- [What you are asked to do]: Repeat exactly, and only, the lines below starting at the line that contains "D1: diode (A" and ending at the line that contains "V1: AC 1V (NET6, NET14)", inclusive of both.
***** Information given *****
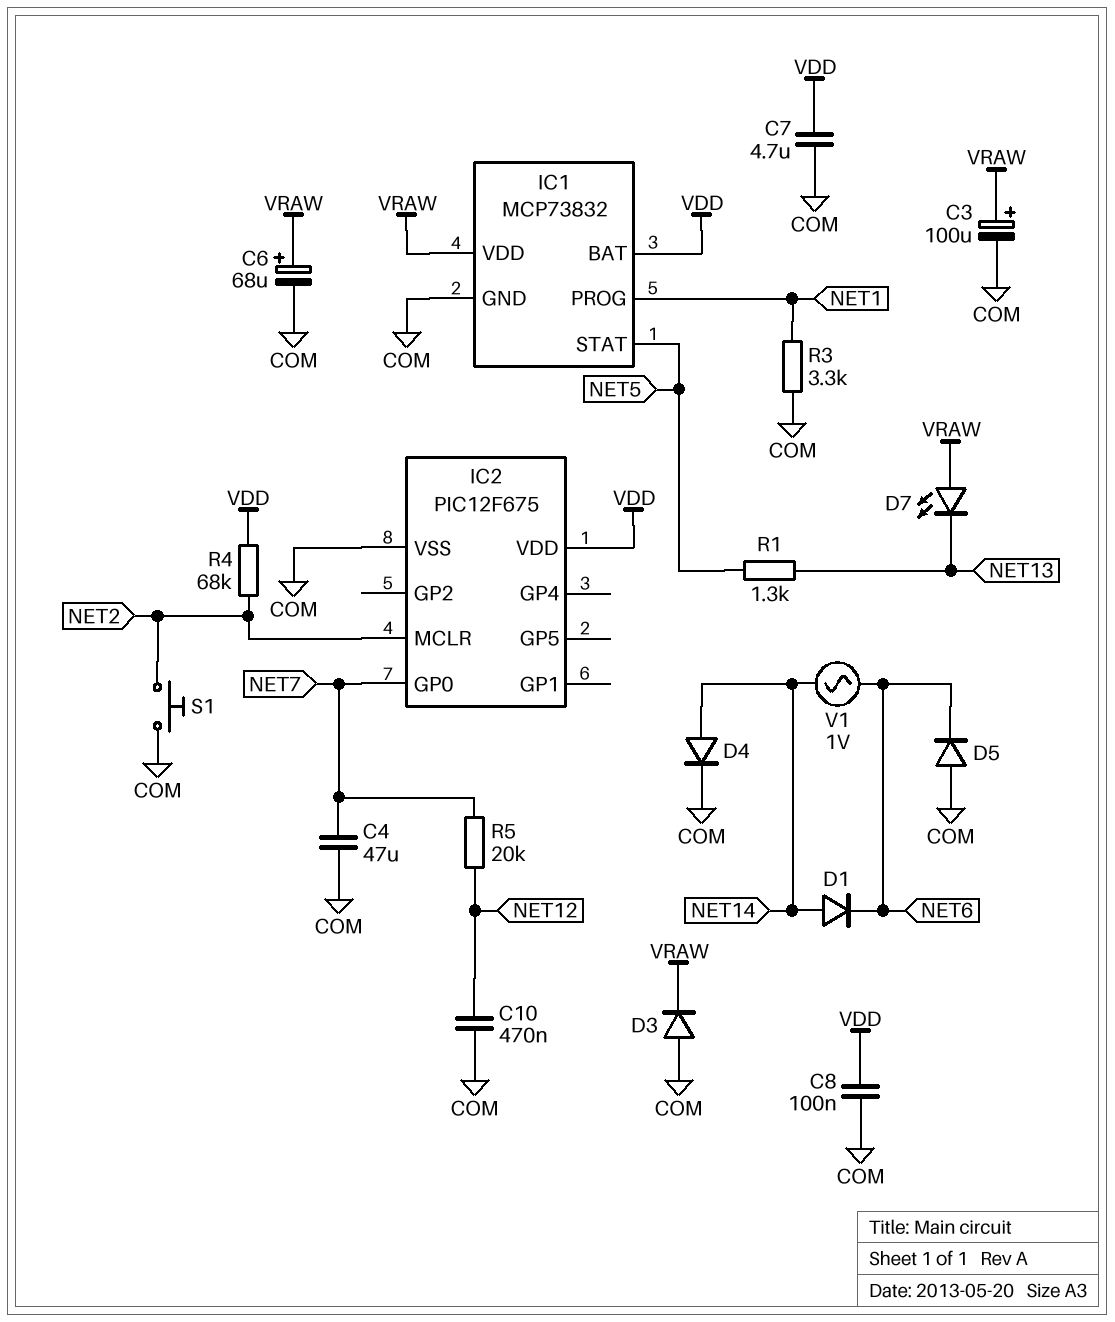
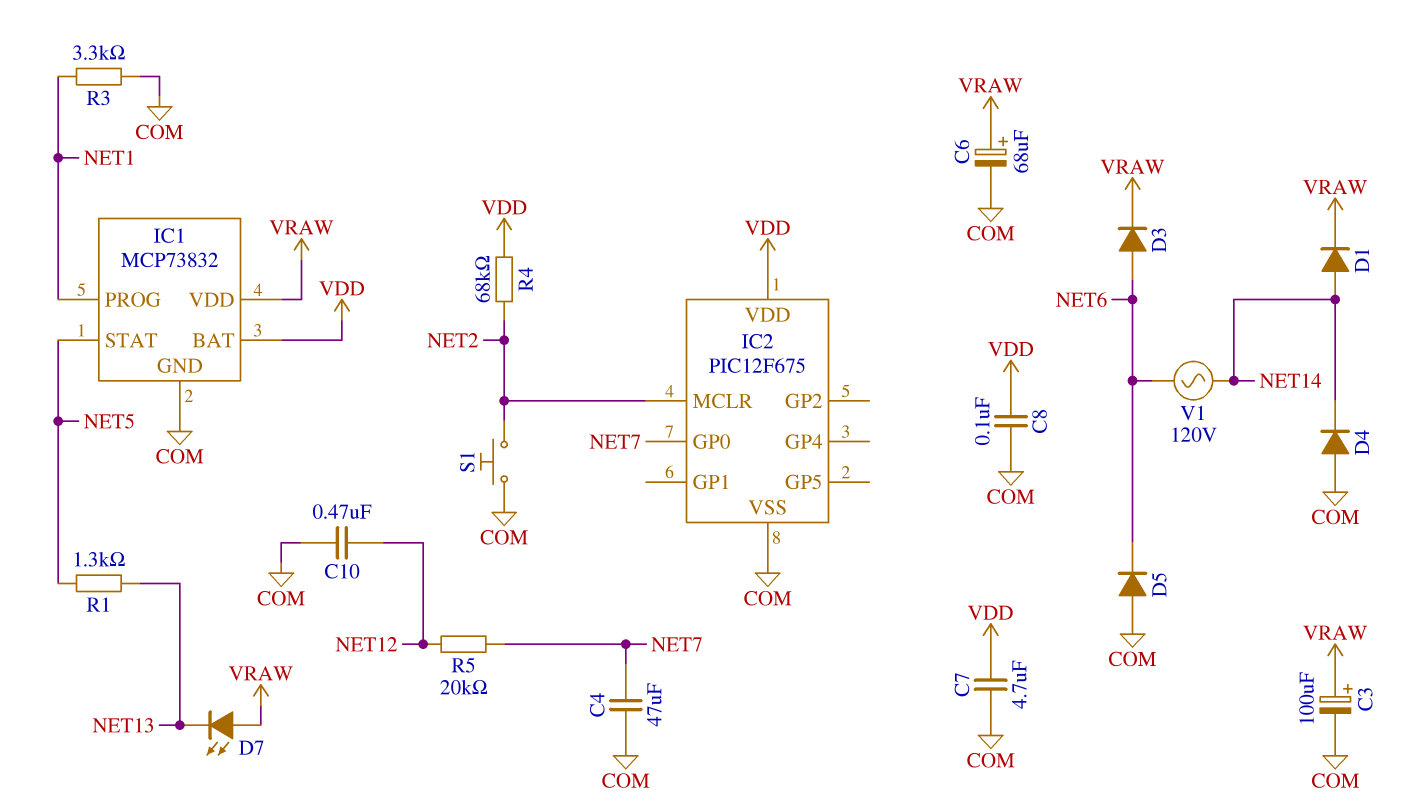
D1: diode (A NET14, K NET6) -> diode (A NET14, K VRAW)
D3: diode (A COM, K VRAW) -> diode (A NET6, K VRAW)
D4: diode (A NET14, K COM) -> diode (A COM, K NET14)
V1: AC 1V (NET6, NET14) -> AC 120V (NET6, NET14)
*****
***** Information given *****
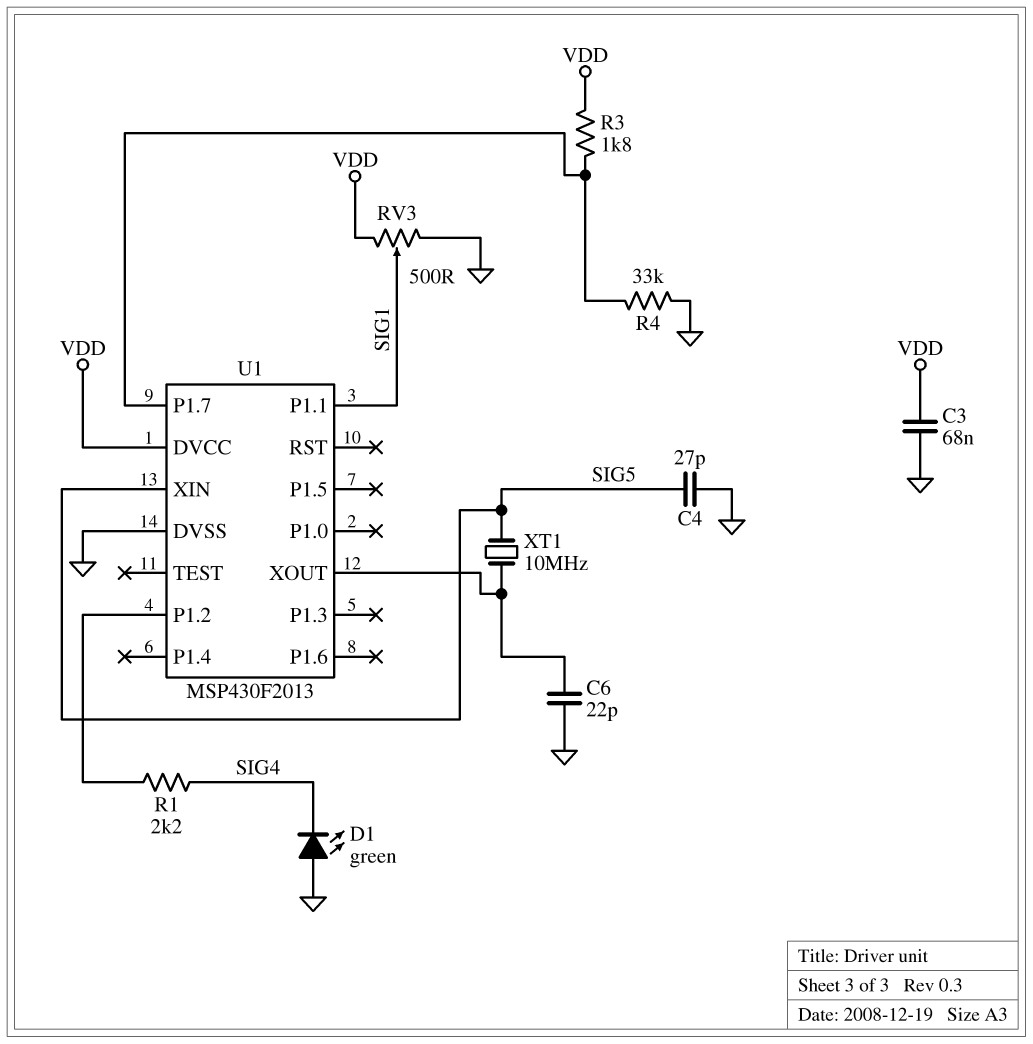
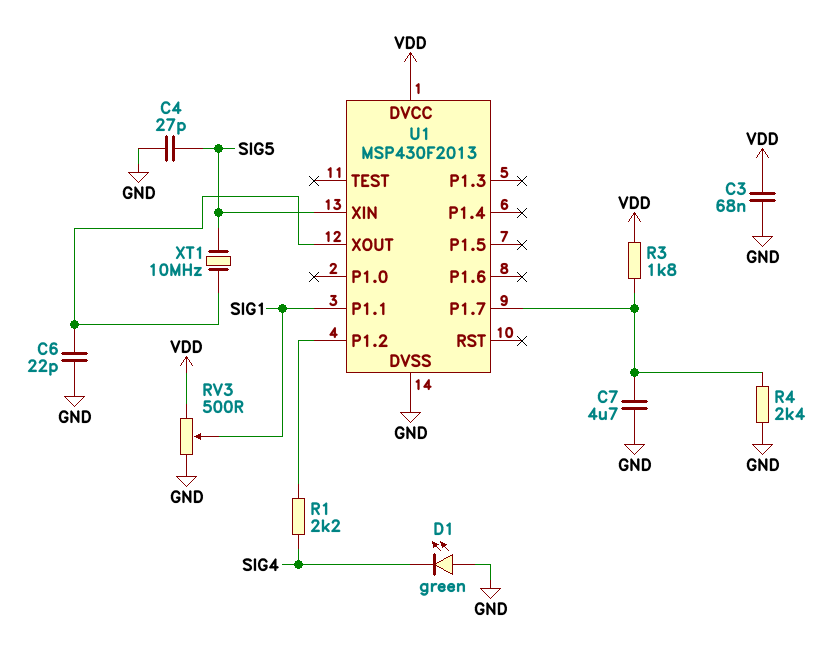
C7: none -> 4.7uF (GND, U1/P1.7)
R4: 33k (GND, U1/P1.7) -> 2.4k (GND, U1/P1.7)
*****
***** Information given *****
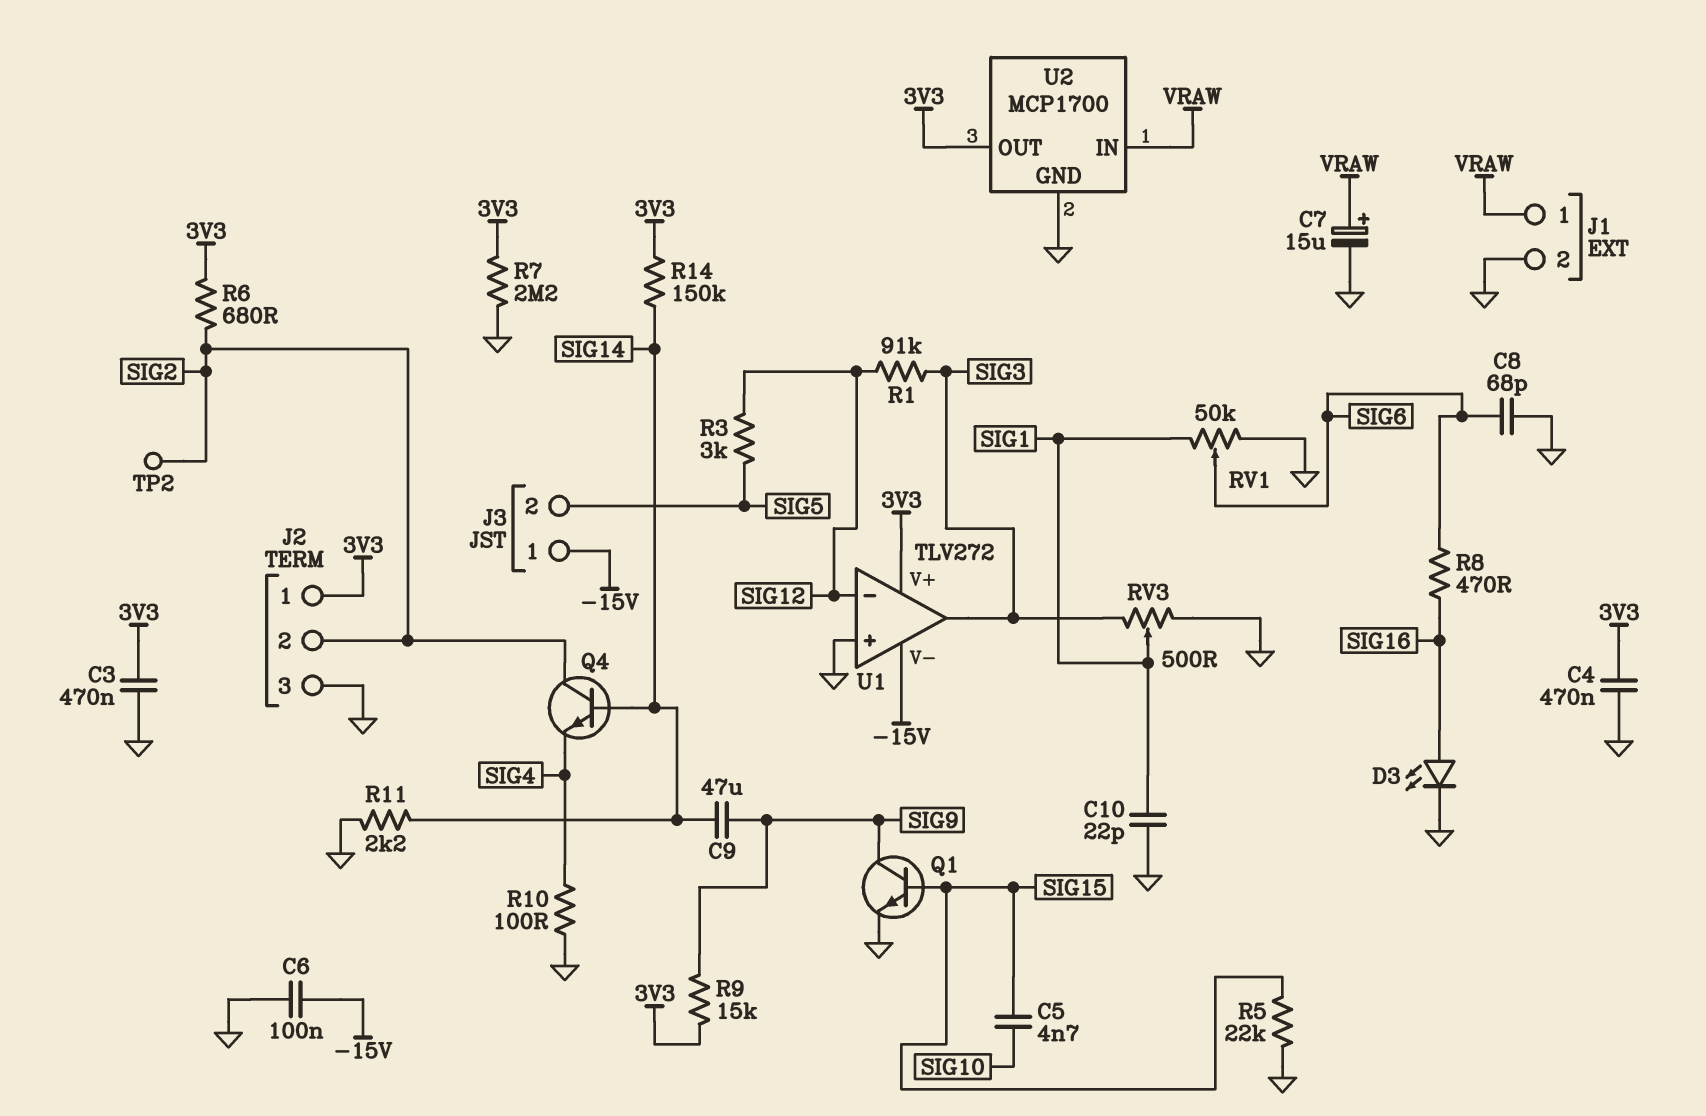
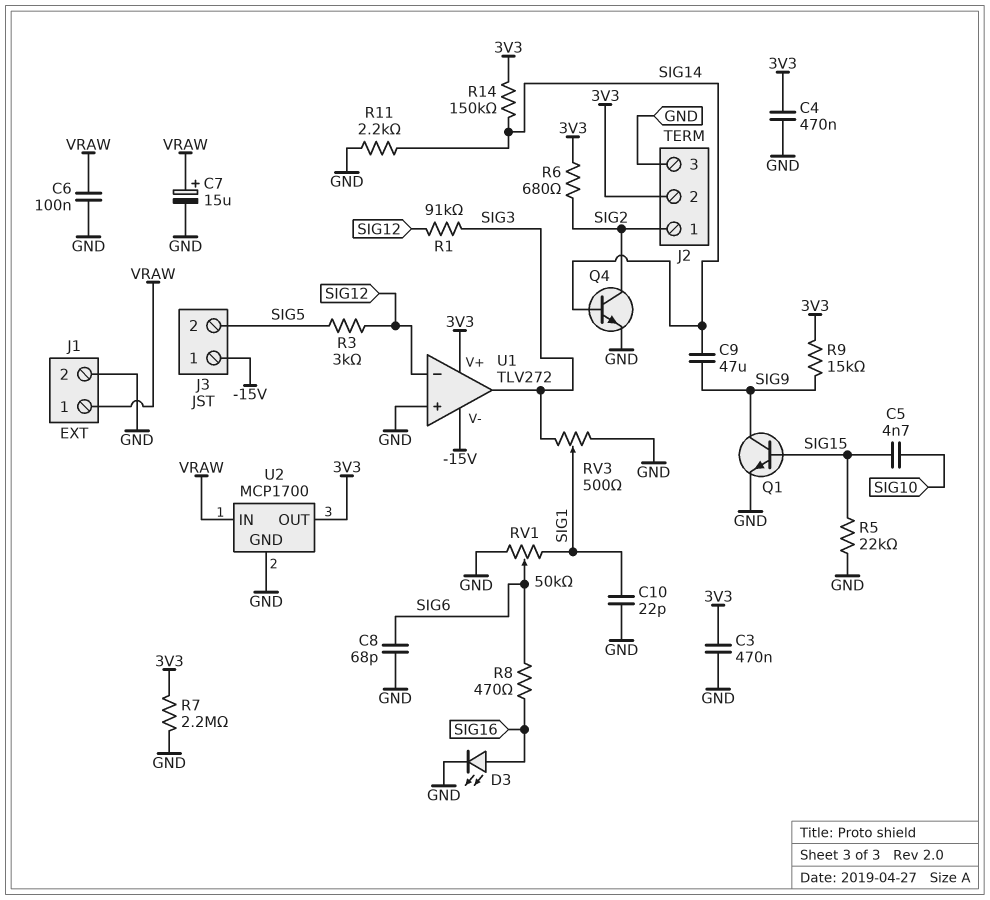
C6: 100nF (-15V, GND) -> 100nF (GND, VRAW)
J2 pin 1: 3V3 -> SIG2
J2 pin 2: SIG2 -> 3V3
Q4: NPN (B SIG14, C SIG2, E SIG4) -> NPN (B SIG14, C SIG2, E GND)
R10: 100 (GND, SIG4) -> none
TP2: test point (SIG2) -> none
*****
- [Result for this exercise]:
D1: diode (A NET14, K NET6) -> diode (A NET14, K VRAW)
D3: diode (A COM, K VRAW) -> diode (A NET6, K VRAW)
D4: diode (A NET14, K COM) -> diode (A COM, K NET14)
V1: AC 1V (NET6, NET14) -> AC 120V (NET6, NET14)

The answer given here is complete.